• [What to do] Go through the records and copy each line where the word "camera" occurs.

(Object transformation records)
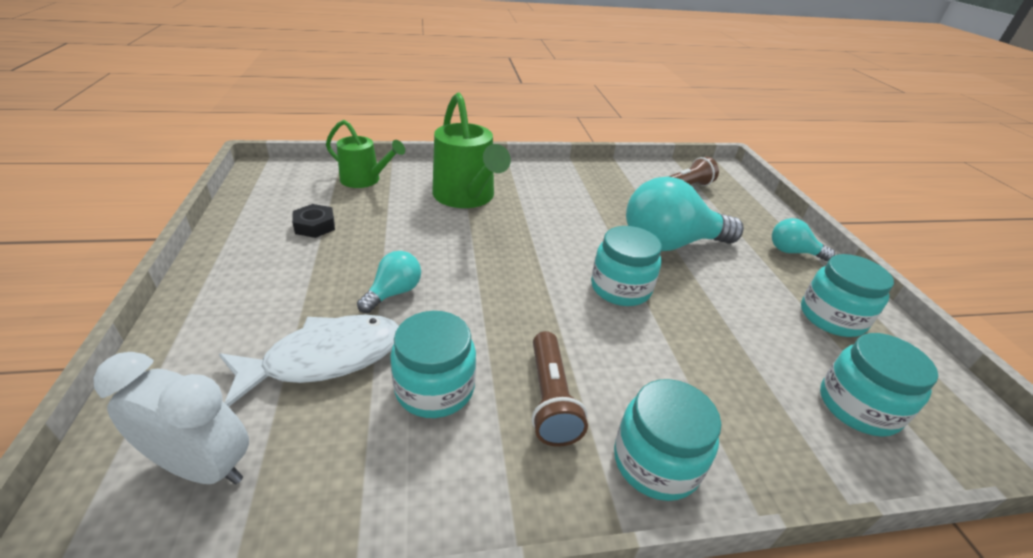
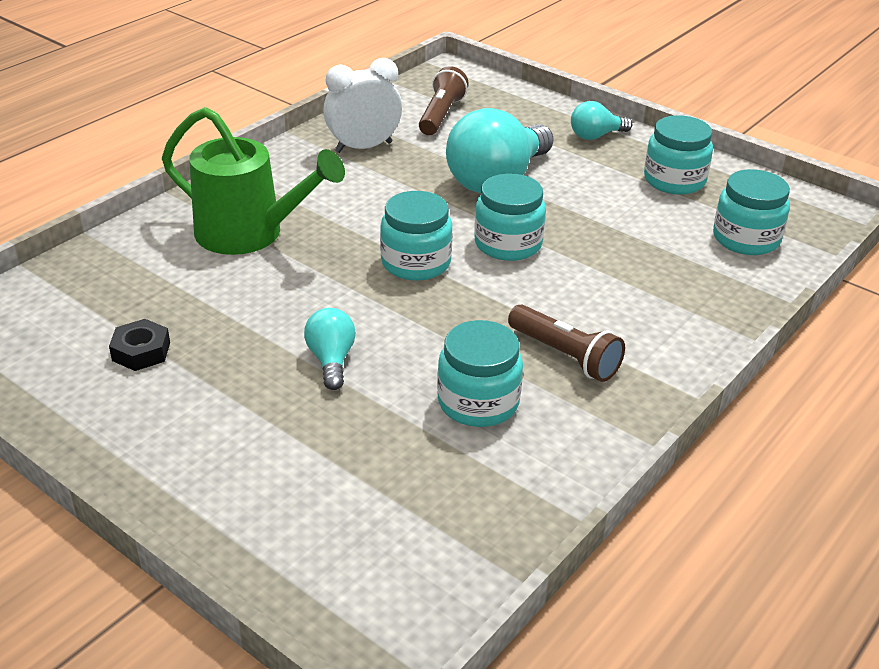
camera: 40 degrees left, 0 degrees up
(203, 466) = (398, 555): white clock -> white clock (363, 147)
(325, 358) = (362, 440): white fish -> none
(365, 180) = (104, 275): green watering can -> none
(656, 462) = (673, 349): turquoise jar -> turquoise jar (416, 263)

* * *

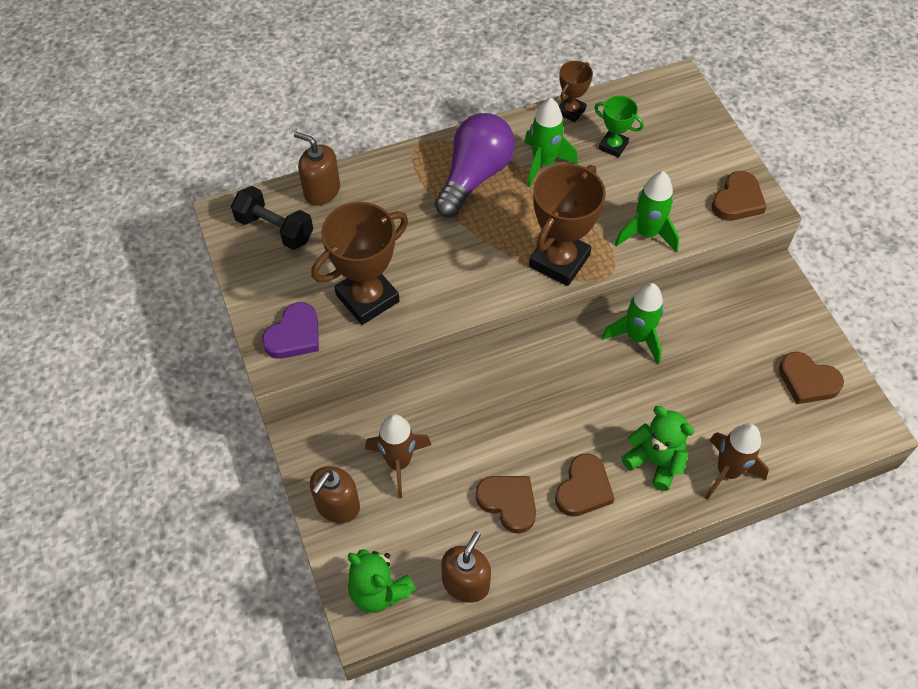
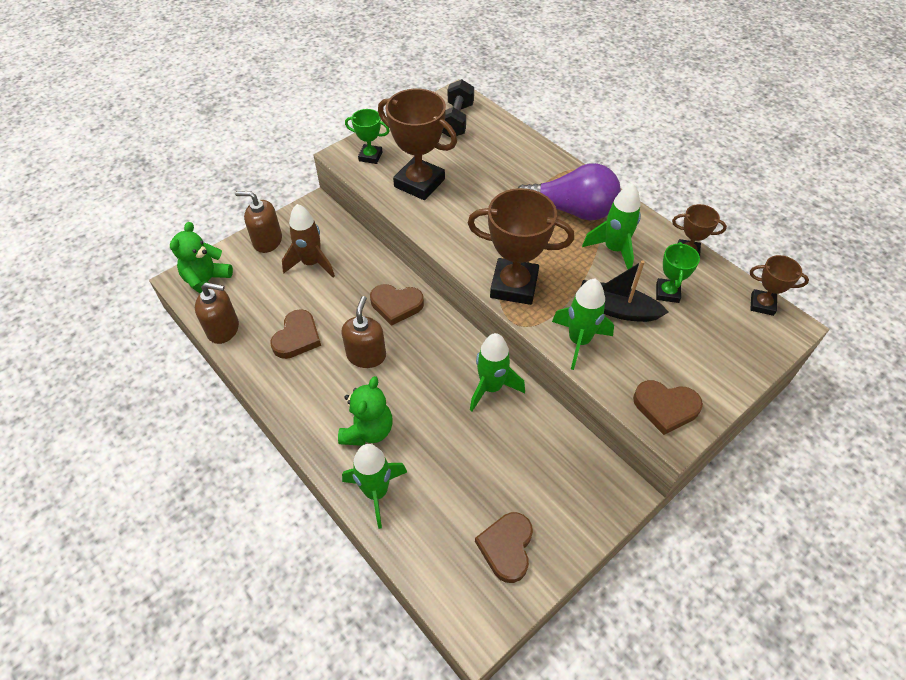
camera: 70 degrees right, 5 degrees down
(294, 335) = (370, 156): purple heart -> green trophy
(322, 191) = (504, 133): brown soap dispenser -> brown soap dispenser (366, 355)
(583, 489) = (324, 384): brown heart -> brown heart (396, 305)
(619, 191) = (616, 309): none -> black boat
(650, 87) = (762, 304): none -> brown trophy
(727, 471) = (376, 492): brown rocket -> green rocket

• [Answer to this exercise]
camera: 40 degrees left, 0 degrees up
camera: 70 degrees right, 5 degrees down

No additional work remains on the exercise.